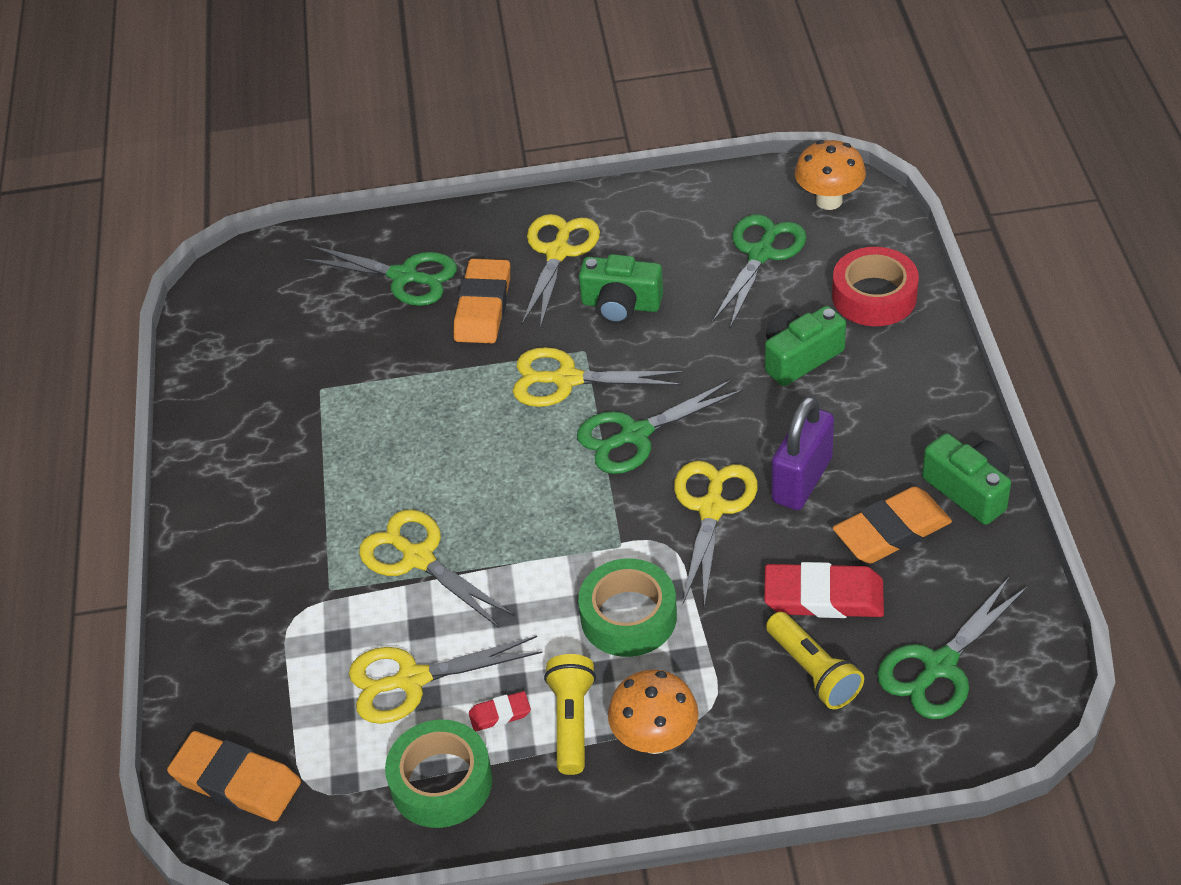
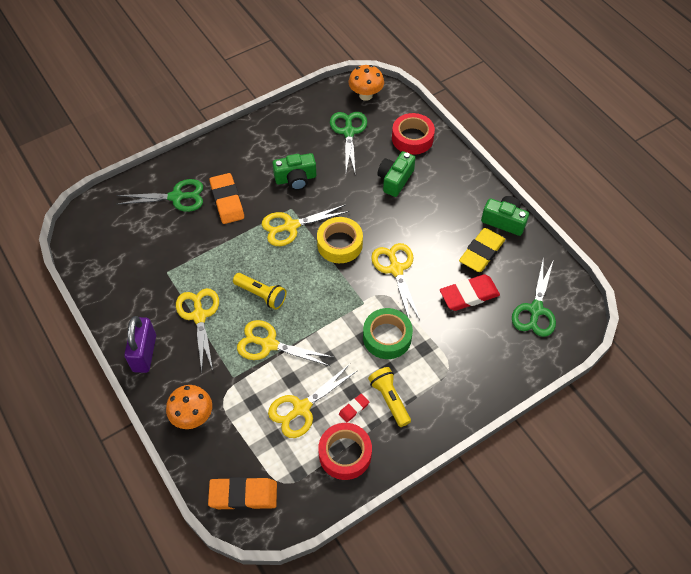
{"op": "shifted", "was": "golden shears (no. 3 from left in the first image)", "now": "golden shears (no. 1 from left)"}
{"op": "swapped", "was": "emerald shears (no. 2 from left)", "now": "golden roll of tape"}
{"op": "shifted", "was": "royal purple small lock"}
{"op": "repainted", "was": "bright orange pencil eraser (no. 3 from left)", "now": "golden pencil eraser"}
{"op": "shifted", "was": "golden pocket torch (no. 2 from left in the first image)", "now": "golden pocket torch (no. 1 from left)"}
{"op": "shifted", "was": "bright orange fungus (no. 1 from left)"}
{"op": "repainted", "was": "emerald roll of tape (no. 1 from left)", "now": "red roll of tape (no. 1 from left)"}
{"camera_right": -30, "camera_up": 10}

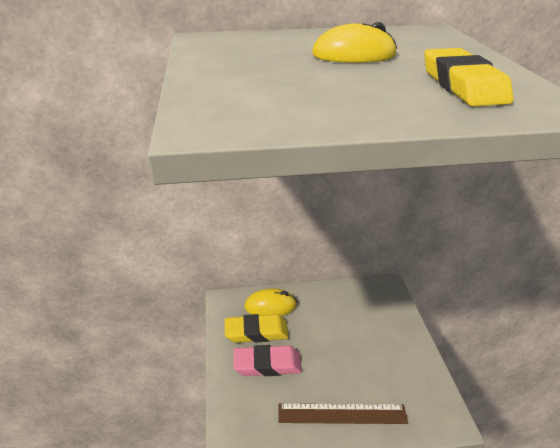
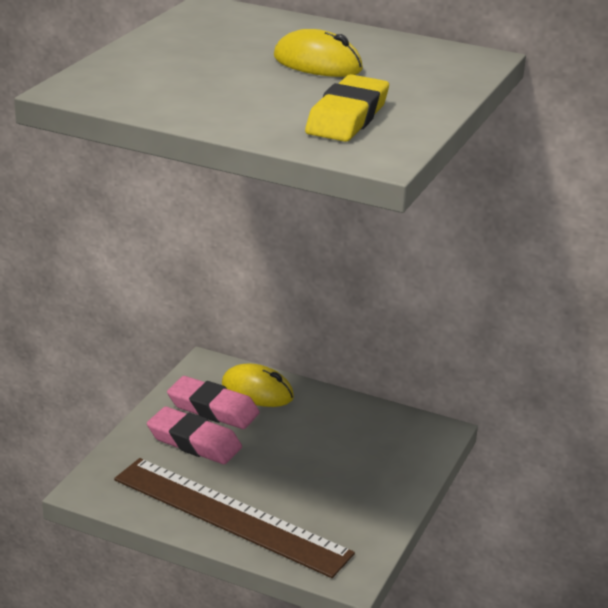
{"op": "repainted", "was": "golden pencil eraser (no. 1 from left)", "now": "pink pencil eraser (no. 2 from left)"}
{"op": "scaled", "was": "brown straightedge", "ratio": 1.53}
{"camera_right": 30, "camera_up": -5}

————

## WHAT THE TASK ASKS
Could you repeat all of the material exactly? Pictures should not be copied.

## EXERCISE ANSWER
{"op": "shifted", "was": "golden shears (no. 3 from left in the first image)", "now": "golden shears (no. 1 from left)"}
{"op": "swapped", "was": "emerald shears (no. 2 from left)", "now": "golden roll of tape"}
{"op": "shifted", "was": "royal purple small lock"}
{"op": "repainted", "was": "bright orange pencil eraser (no. 3 from left)", "now": "golden pencil eraser"}
{"op": "shifted", "was": "golden pocket torch (no. 2 from left in the first image)", "now": "golden pocket torch (no. 1 from left)"}
{"op": "shifted", "was": "bright orange fungus (no. 1 from left)"}
{"op": "repainted", "was": "emerald roll of tape (no. 1 from left)", "now": "red roll of tape (no. 1 from left)"}
{"camera_right": -30, "camera_up": 10}

{"op": "repainted", "was": "golden pencil eraser (no. 1 from left)", "now": "pink pencil eraser (no. 2 from left)"}
{"op": "scaled", "was": "brown straightedge", "ratio": 1.53}
{"camera_right": 30, "camera_up": -5}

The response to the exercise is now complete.